» **Exercise**: In the entries, find all lines that hold the word "AUTOMOBILE" and copy them.

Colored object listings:
++++++

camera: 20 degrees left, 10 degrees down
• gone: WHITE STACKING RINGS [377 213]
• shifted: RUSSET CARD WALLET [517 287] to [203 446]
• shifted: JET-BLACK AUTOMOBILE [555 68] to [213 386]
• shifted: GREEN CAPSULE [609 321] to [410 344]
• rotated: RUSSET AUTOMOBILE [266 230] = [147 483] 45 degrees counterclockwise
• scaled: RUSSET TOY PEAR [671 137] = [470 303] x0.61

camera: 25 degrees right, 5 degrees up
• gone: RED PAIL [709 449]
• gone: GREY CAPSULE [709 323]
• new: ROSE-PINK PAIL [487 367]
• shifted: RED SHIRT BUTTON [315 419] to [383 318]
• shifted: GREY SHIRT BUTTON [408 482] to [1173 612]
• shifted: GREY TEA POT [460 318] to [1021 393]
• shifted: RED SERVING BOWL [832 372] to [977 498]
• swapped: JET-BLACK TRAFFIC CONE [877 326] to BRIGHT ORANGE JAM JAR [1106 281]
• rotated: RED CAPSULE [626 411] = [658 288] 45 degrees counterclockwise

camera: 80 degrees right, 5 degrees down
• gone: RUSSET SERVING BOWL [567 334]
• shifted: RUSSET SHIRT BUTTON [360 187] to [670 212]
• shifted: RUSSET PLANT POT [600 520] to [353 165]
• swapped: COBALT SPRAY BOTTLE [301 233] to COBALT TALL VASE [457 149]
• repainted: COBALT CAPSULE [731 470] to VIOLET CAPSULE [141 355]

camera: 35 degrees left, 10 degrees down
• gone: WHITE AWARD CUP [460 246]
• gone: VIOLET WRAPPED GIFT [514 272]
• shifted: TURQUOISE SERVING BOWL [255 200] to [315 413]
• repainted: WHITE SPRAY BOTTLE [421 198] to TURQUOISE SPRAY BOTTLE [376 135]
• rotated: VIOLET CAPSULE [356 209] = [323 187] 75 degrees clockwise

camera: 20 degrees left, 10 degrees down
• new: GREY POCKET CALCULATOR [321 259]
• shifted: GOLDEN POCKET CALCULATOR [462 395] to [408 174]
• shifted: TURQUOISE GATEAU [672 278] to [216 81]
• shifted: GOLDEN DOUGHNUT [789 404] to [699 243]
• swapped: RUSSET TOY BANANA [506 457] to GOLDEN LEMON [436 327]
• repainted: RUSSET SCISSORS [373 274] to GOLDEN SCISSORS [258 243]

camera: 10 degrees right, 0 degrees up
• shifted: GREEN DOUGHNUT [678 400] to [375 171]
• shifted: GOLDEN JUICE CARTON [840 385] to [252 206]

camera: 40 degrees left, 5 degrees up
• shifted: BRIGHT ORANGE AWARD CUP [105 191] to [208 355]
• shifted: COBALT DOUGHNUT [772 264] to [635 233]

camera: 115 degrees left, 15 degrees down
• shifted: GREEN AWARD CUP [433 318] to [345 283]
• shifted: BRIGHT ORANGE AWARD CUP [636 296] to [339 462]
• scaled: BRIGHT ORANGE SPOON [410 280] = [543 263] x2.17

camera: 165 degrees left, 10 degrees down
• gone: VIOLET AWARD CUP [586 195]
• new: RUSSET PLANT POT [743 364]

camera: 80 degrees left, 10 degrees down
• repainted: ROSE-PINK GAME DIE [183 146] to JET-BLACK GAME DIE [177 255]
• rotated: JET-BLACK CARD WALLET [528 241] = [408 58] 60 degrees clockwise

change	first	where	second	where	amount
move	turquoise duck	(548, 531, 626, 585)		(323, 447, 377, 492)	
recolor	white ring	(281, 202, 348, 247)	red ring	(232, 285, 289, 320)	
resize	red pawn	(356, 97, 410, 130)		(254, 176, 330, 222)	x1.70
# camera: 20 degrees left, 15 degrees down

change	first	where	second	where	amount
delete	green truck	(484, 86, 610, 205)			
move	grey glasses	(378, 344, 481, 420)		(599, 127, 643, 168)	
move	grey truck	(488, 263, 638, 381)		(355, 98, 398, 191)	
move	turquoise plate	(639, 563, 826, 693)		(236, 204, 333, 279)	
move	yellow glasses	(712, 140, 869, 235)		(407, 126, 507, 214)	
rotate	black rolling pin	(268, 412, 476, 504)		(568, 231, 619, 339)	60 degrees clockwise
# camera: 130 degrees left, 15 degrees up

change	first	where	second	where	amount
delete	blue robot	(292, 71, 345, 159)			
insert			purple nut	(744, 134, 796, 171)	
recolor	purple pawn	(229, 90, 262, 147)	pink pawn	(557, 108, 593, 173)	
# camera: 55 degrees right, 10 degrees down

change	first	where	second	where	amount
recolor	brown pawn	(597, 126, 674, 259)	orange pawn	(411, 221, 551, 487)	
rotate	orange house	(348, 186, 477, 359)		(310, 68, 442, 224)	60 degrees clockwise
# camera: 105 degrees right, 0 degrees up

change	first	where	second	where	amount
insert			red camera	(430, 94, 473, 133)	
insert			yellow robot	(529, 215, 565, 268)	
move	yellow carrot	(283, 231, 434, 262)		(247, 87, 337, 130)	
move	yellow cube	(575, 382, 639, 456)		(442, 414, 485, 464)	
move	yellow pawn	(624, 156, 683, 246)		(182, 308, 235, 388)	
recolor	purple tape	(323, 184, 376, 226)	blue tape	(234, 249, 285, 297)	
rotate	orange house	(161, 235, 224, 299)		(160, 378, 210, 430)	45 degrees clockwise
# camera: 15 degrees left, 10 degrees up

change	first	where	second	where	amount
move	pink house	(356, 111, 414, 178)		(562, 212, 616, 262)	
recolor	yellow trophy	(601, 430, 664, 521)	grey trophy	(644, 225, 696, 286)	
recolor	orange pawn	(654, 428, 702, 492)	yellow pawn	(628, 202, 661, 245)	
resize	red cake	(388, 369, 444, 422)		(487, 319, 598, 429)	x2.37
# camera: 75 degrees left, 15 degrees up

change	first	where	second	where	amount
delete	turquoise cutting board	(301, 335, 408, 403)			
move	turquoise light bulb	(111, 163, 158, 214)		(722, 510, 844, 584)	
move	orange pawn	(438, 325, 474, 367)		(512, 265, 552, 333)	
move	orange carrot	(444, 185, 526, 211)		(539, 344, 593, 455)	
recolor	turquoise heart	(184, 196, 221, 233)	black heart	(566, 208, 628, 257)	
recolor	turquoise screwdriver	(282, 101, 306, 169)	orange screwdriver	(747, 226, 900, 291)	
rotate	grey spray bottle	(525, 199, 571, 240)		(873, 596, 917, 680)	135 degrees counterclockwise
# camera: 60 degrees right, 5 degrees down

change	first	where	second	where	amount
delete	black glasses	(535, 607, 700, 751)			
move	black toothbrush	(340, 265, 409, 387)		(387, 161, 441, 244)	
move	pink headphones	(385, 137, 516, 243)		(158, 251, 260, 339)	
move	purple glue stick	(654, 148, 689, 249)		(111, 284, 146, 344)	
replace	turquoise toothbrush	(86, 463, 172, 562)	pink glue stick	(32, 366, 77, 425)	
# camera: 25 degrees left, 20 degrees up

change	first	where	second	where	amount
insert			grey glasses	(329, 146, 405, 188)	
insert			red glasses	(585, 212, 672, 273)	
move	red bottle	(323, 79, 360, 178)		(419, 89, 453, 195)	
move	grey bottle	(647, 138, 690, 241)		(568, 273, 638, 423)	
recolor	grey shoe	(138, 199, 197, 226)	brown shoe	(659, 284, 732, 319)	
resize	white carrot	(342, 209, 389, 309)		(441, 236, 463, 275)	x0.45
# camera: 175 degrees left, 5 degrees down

++++++

» **Exercise output**:
• shifted: JET-BLACK AUTOMOBILE [555 68] to [213 386]
• rotated: RUSSET AUTOMOBILE [266 230] = [147 483] 45 degrees counterclockwise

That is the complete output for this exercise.